**Given records:**
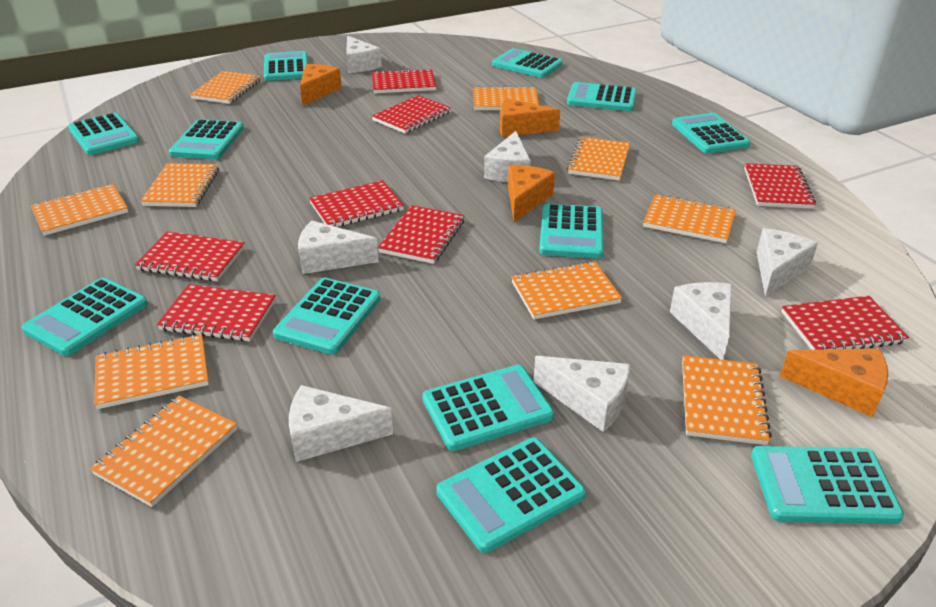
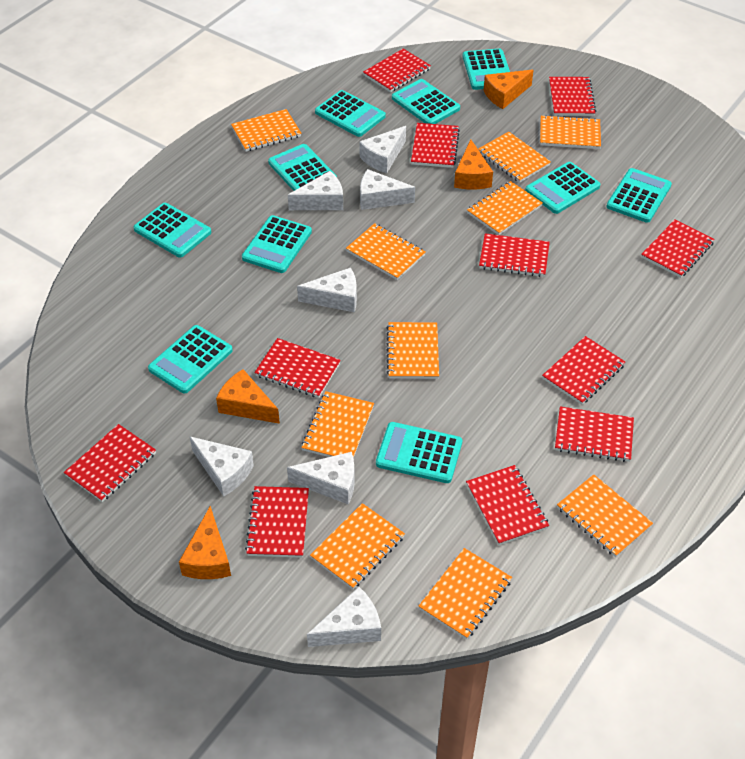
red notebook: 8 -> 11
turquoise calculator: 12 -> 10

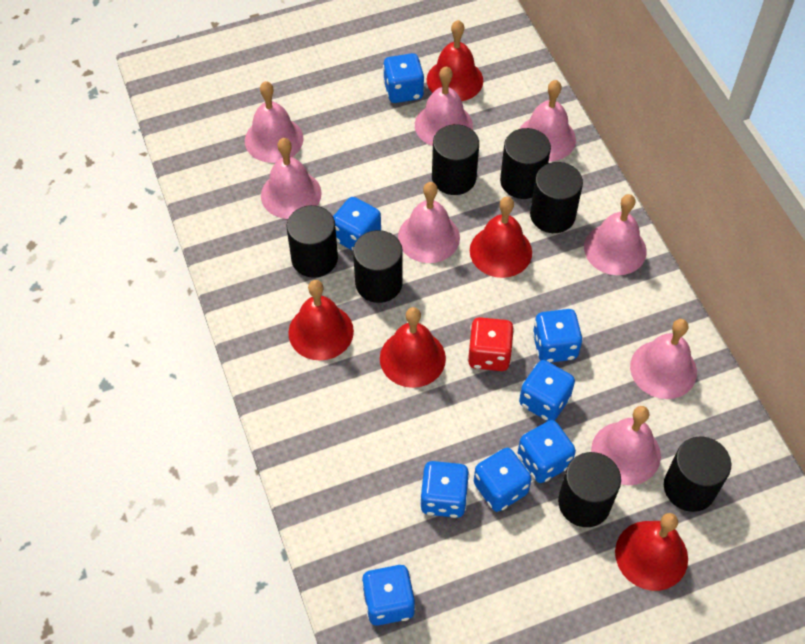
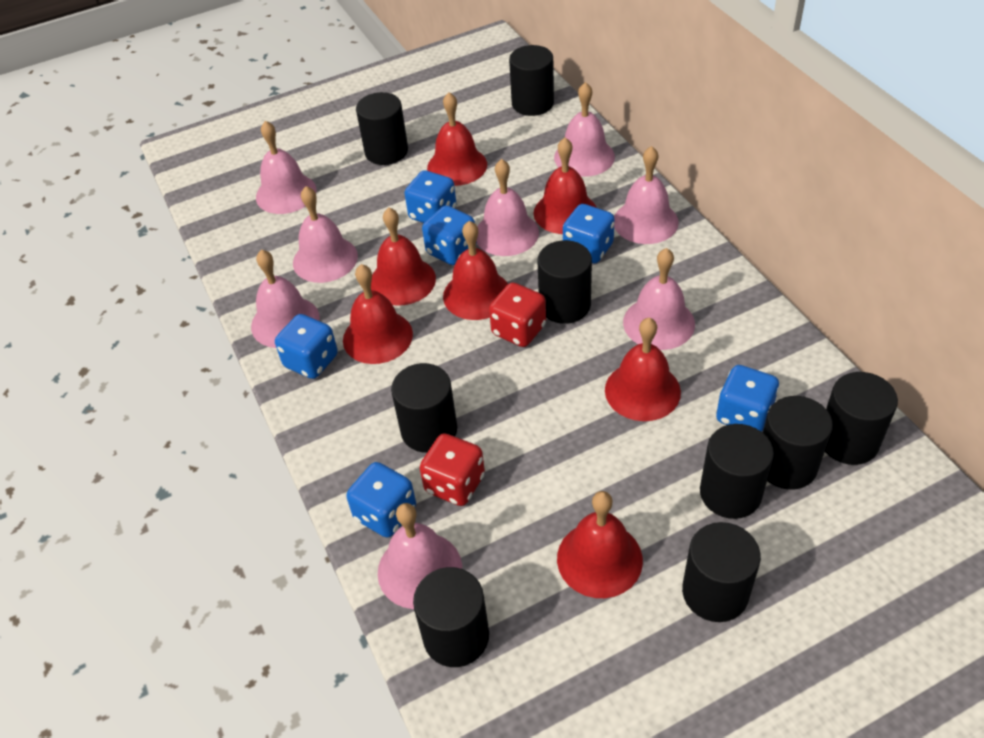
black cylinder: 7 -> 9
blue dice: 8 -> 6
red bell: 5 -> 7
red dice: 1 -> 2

---

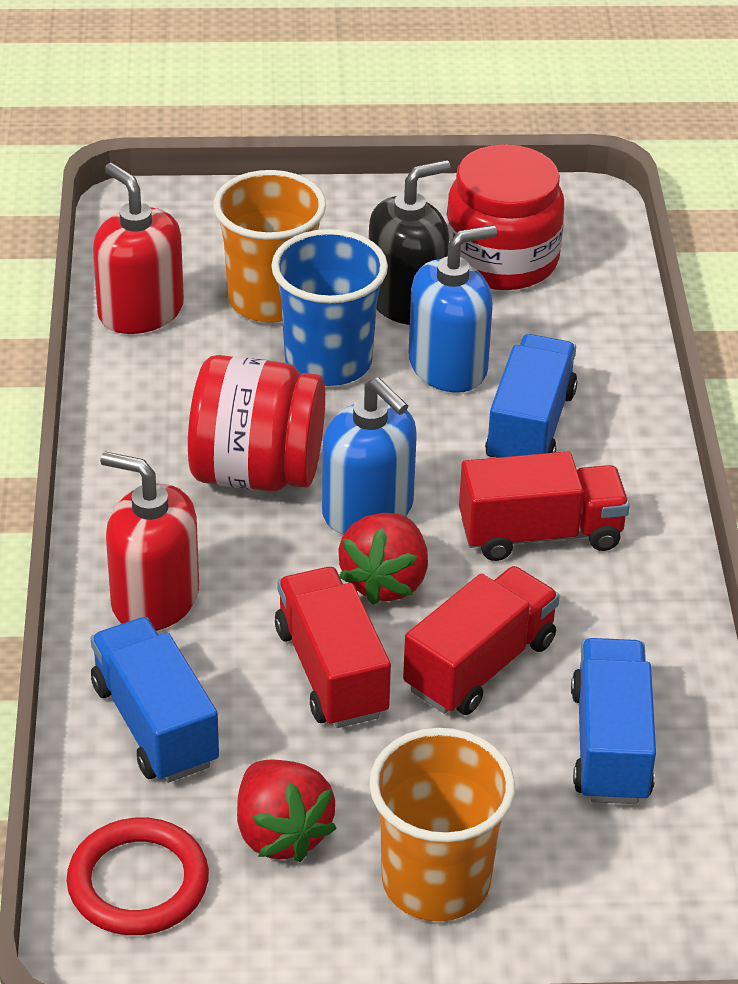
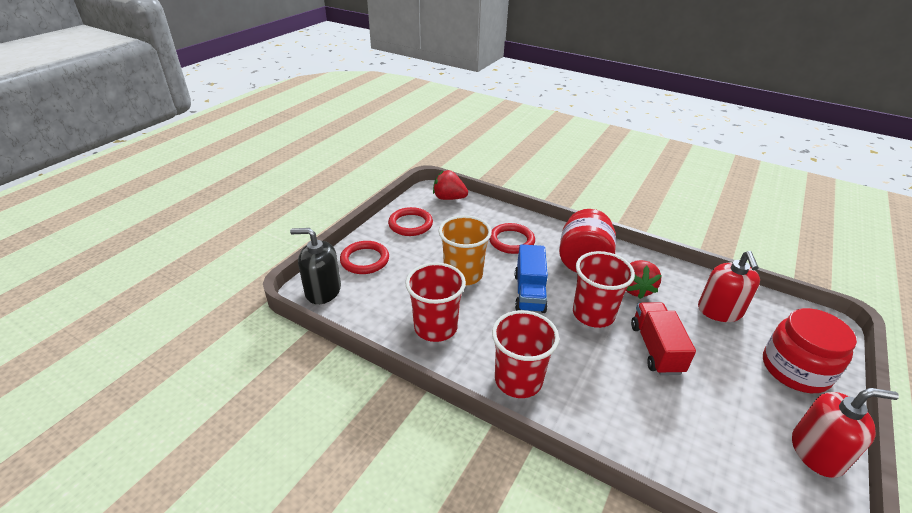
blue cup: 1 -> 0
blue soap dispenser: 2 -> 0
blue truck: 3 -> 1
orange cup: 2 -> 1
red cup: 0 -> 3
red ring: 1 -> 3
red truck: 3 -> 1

**Exercise goal:**
Where a picture appears in the records above, omit it, and transcribe exactly the stretch of lines from the one with "red notebook: 8 -> 11" through the one with "red dice: 1 -> 2".

**Result of the exercise:**
red notebook: 8 -> 11
turquoise calculator: 12 -> 10

black cylinder: 7 -> 9
blue dice: 8 -> 6
red bell: 5 -> 7
red dice: 1 -> 2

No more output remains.